++++ Supplied material
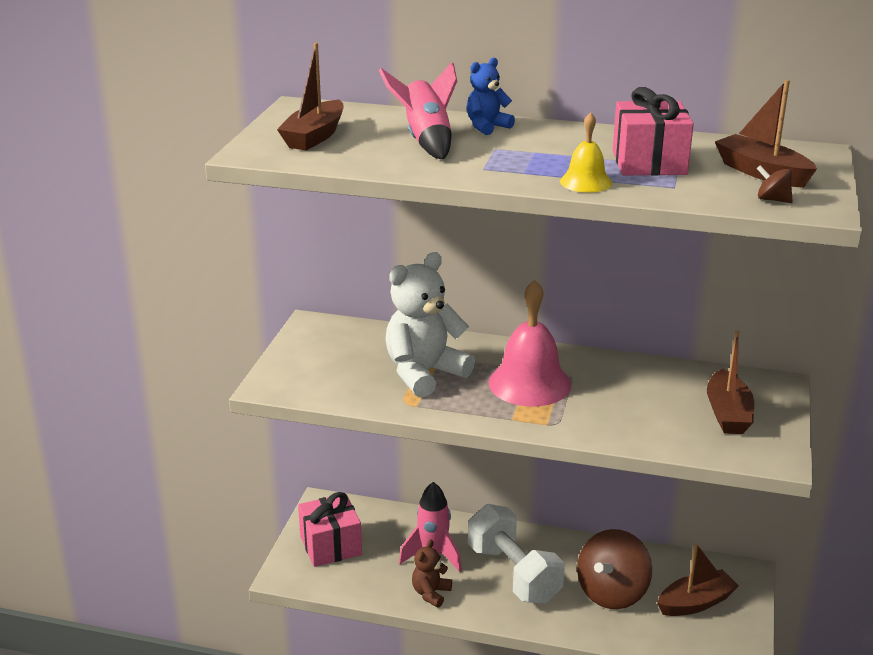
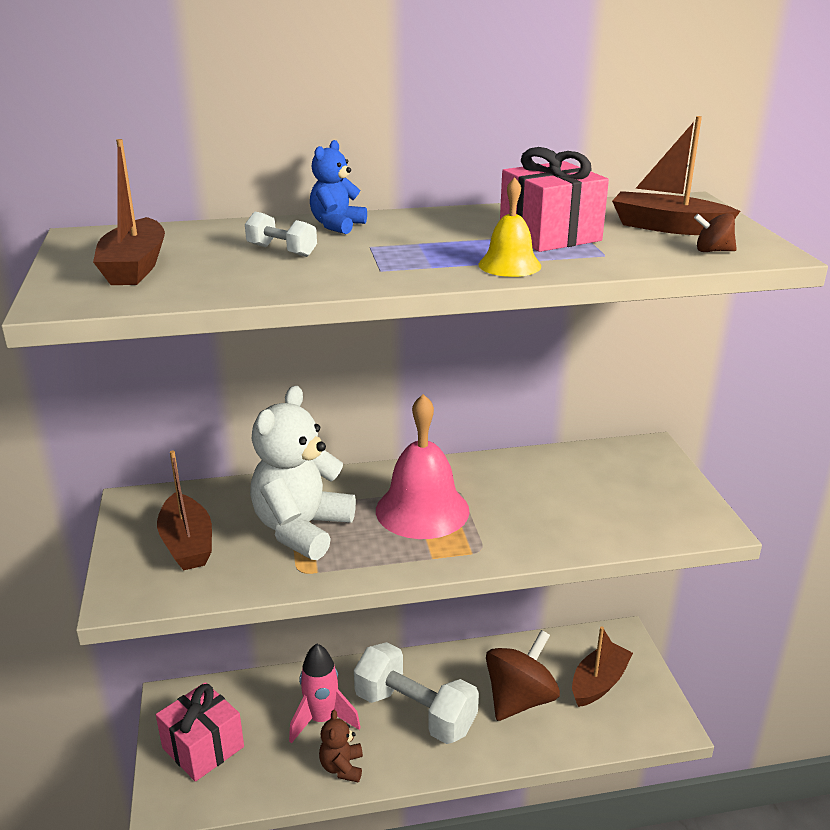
camera: 25 degrees left, 0 degrees up
(426, 141) = (282, 251): pink rocket -> white dumbbell
(612, 593) = (519, 699): brown spinning top -> brown spinning top turned 150 degrees counterclockwise
(727, 414) = (632, 491): brown boat -> brown boat (187, 544)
++++++++
§ Goal of the exercise: Which lines of the material contain the string "degrees"? List each of them.

§ Task answer:
camera: 25 degrees left, 0 degrees up
(612, 593) = (519, 699): brown spinning top -> brown spinning top turned 150 degrees counterclockwise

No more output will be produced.